(Stored dataset items)

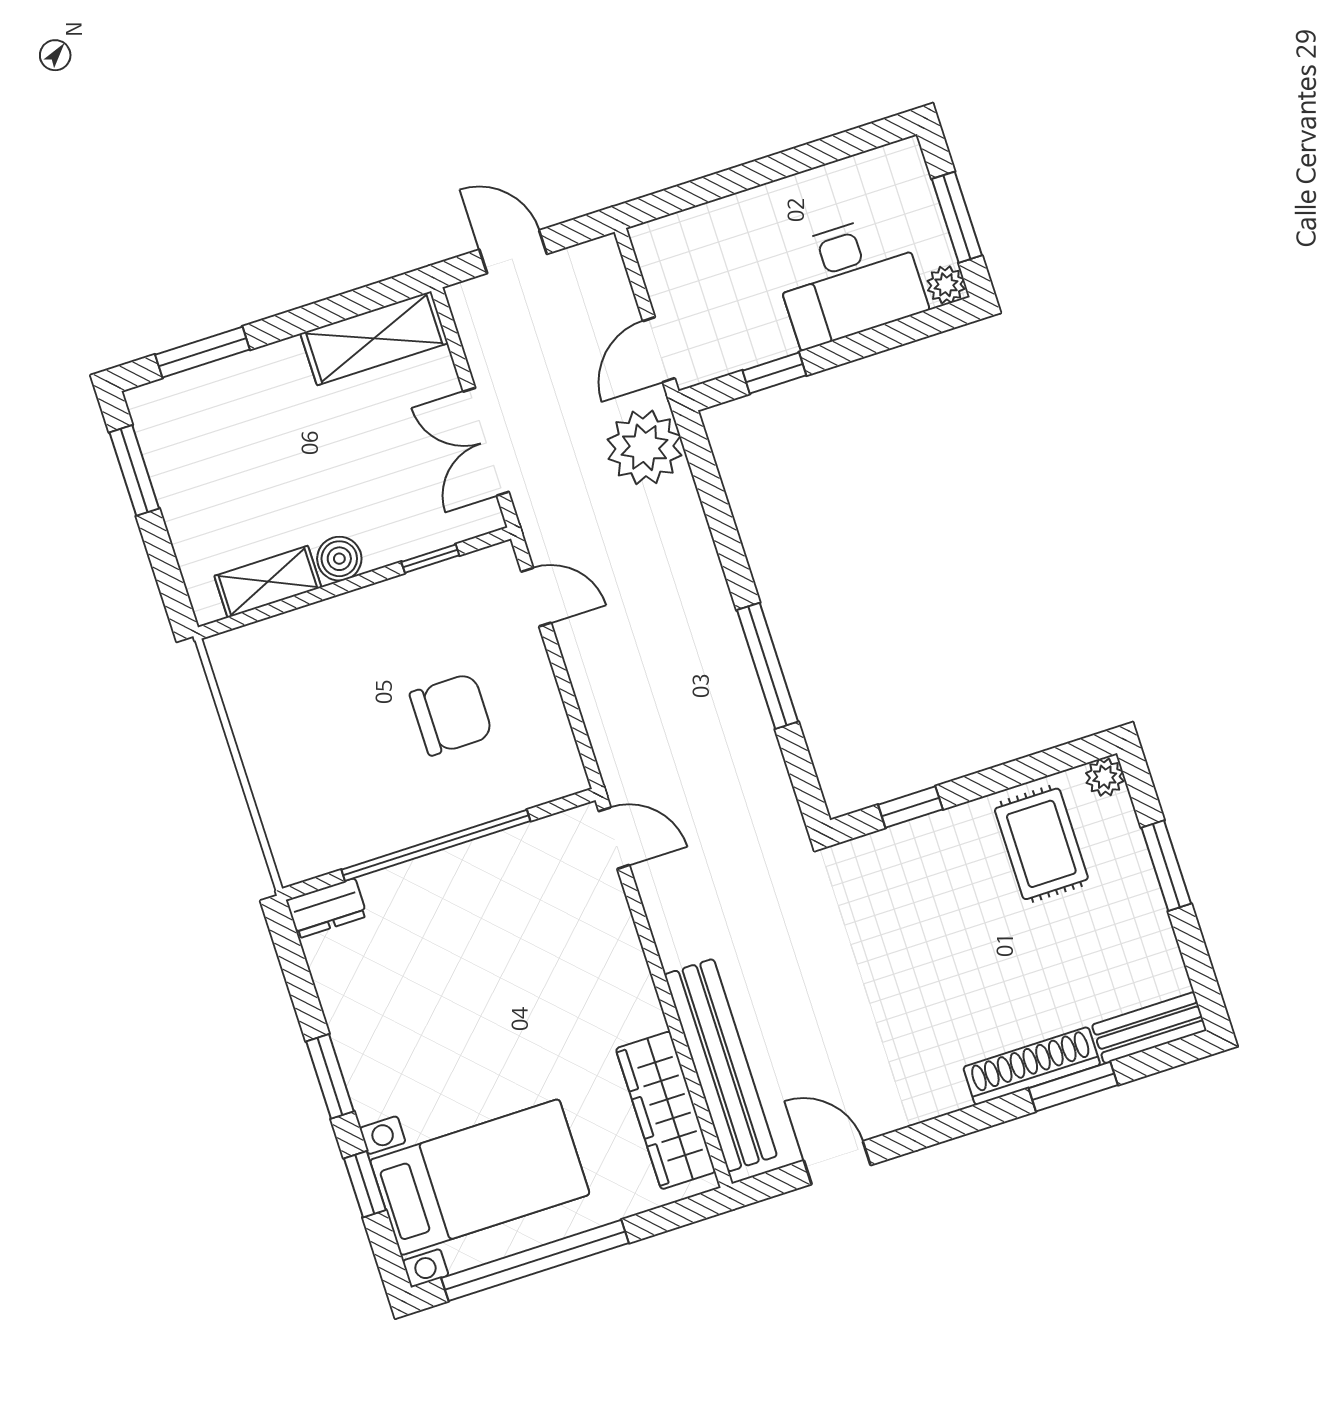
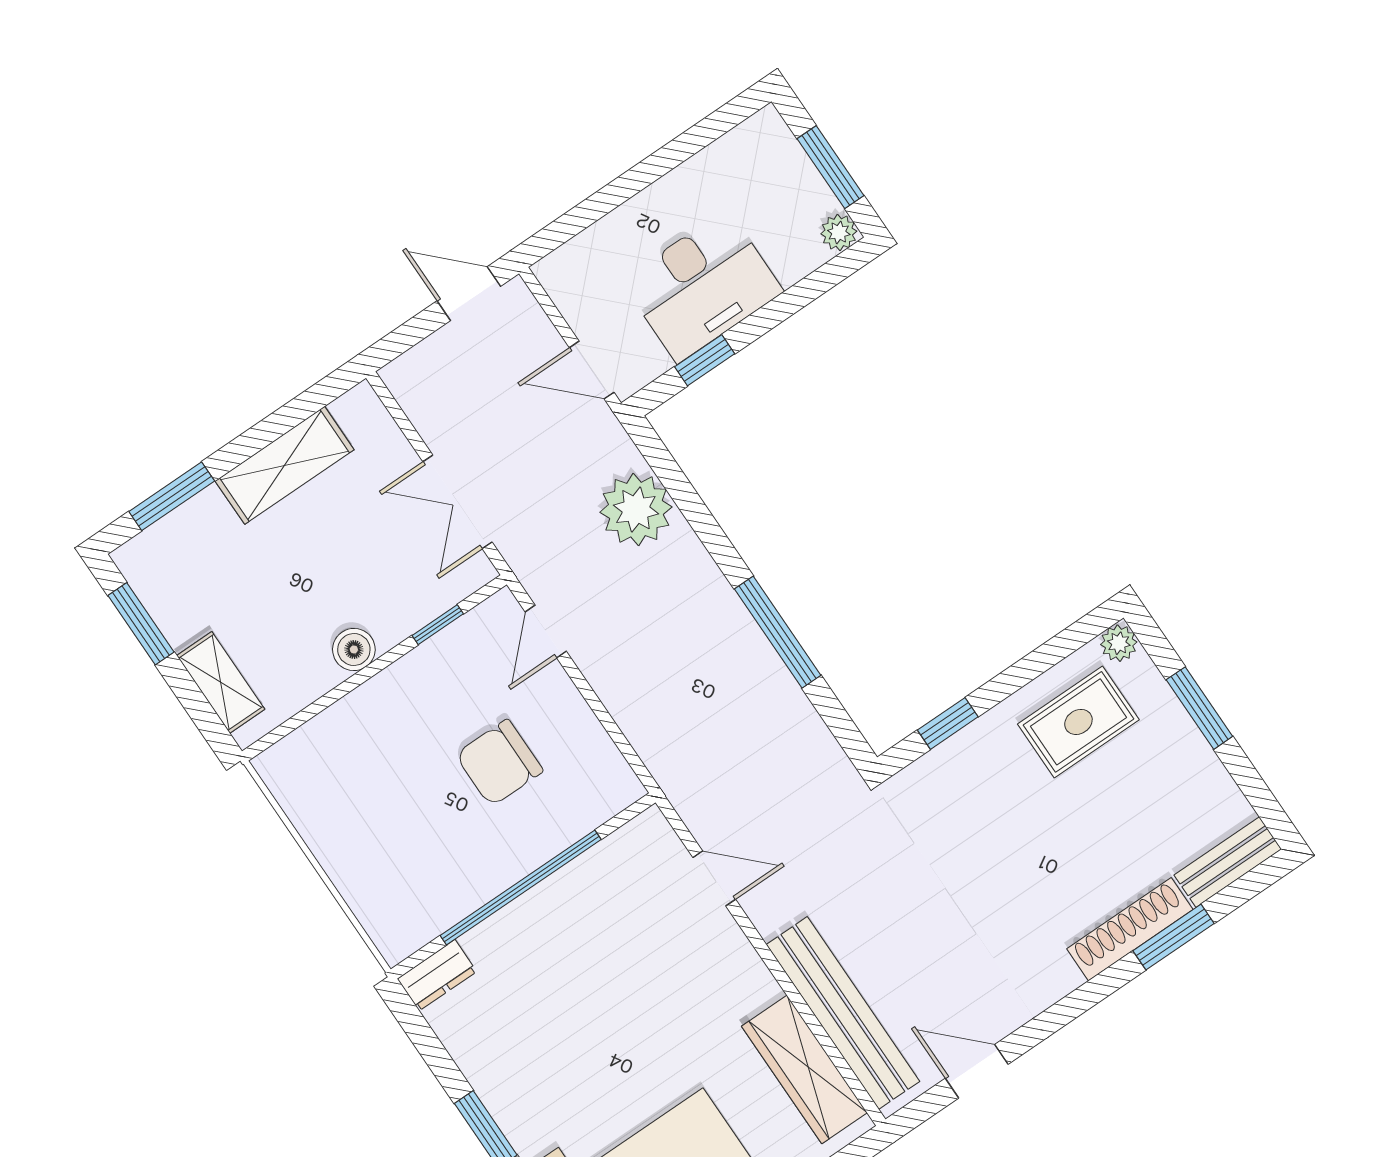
door: (513, 252) -> (469, 294), moved
desk: (849, 280) -> (702, 286), moved
shelving: (374, 338) -> (285, 465), moved
door: (659, 350) -> (592, 370), hinge flipped
plant: (644, 447) -> (636, 510), moved
shelving: (268, 582) -> (221, 682), moved, turned 90
door: (536, 597) -> (546, 632), swing flipped
chair: (451, 714) -> (499, 763), turned 180
door: (614, 838) -> (714, 878), moved
rug: (1041, 844) -> (1078, 722), turned 90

▶ _Task description_: Write out once more the lines above beginning at the line with "plant: (644, 447) -> (636, 510), moved"; continue through the final line and stop there.

▶ _Solution_:
plant: (644, 447) -> (636, 510), moved
shelving: (268, 582) -> (221, 682), moved, turned 90
door: (536, 597) -> (546, 632), swing flipped
chair: (451, 714) -> (499, 763), turned 180
door: (614, 838) -> (714, 878), moved
rug: (1041, 844) -> (1078, 722), turned 90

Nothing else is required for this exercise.